Scene difference descriptions

○ ○ ○

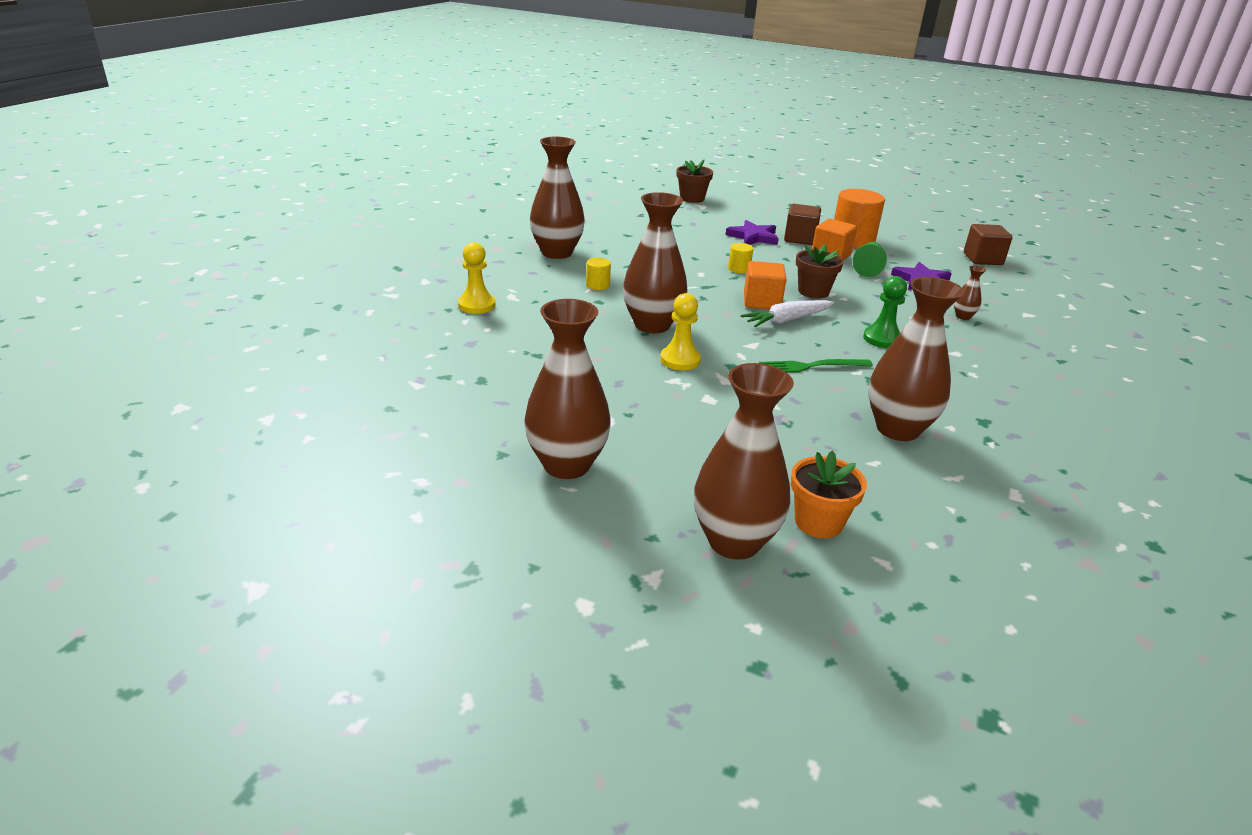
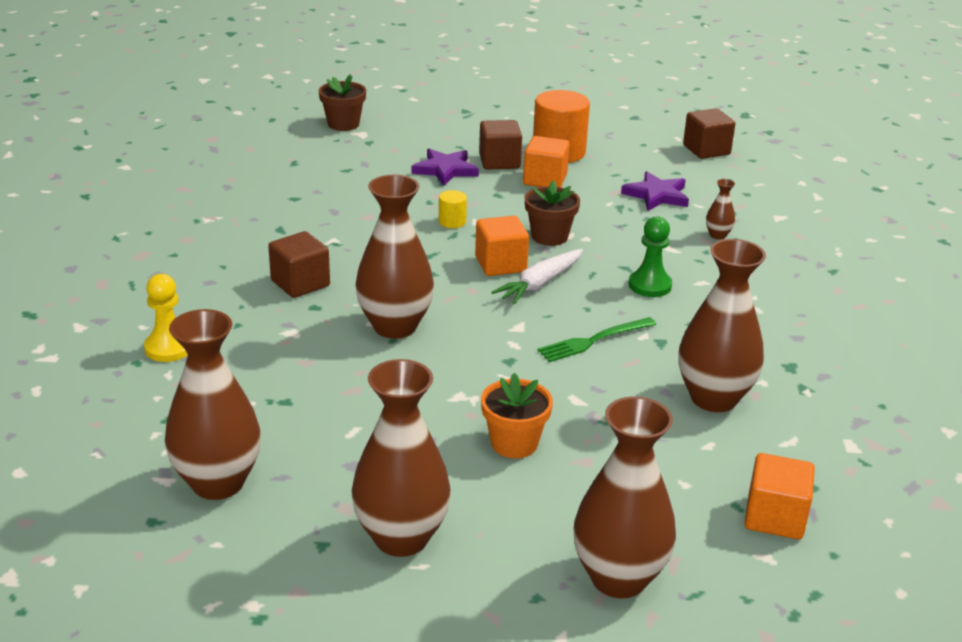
camera: 20 degrees left, 0 degrees up
brown vase [530,137,585,259] -> brown vase moved to [165,309,261,500]
yellow cylinder [586,258,611,290] -> brown cube [268,231,330,298]
yellow pawn [660,293,701,371] -> none
orange flower pot [791,450,867,538] -> orange flower pot moved to [481,373,553,458]
green pawn [853,242,887,277] -> none
none -> orange cube [745,453,815,539]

○ ○ ○

Repeat the records above word for word, keeping no pictures in the copy.

camera: 20 degrees left, 0 degrees up
brown vase [530,137,585,259] -> brown vase moved to [165,309,261,500]
yellow cylinder [586,258,611,290] -> brown cube [268,231,330,298]
yellow pawn [660,293,701,371] -> none
orange flower pot [791,450,867,538] -> orange flower pot moved to [481,373,553,458]
green pawn [853,242,887,277] -> none
none -> orange cube [745,453,815,539]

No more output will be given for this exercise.